* **PROBLEM**: The lines to copy are those in the records below that hold the word "green".

* **SOURCE INFORMATION**:
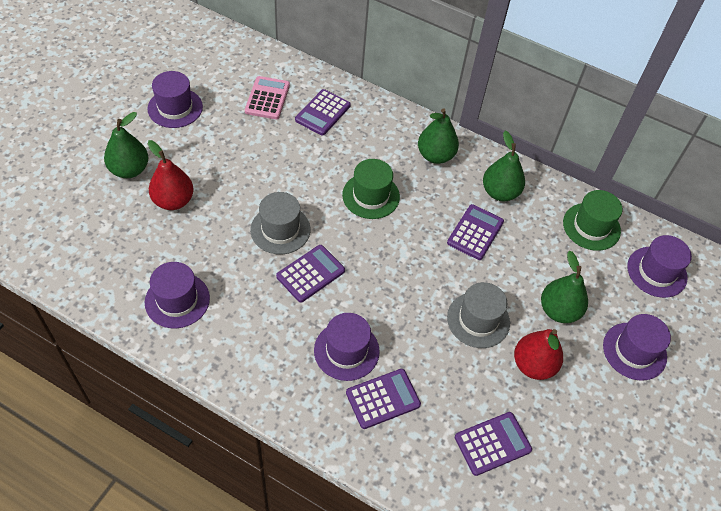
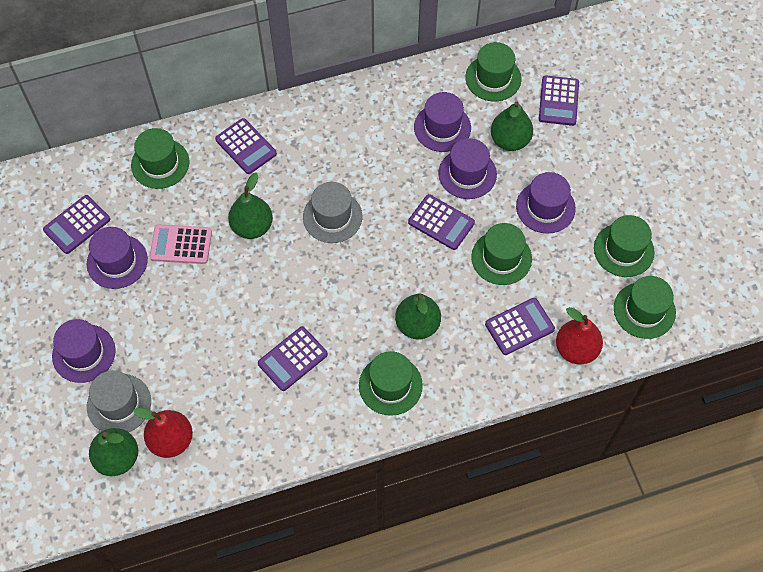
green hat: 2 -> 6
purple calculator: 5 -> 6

* * *

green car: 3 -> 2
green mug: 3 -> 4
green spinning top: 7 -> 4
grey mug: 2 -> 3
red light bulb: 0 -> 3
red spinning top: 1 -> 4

* **SOLUTION TO THIS EXERCISE**:
green hat: 2 -> 6
green car: 3 -> 2
green mug: 3 -> 4
green spinning top: 7 -> 4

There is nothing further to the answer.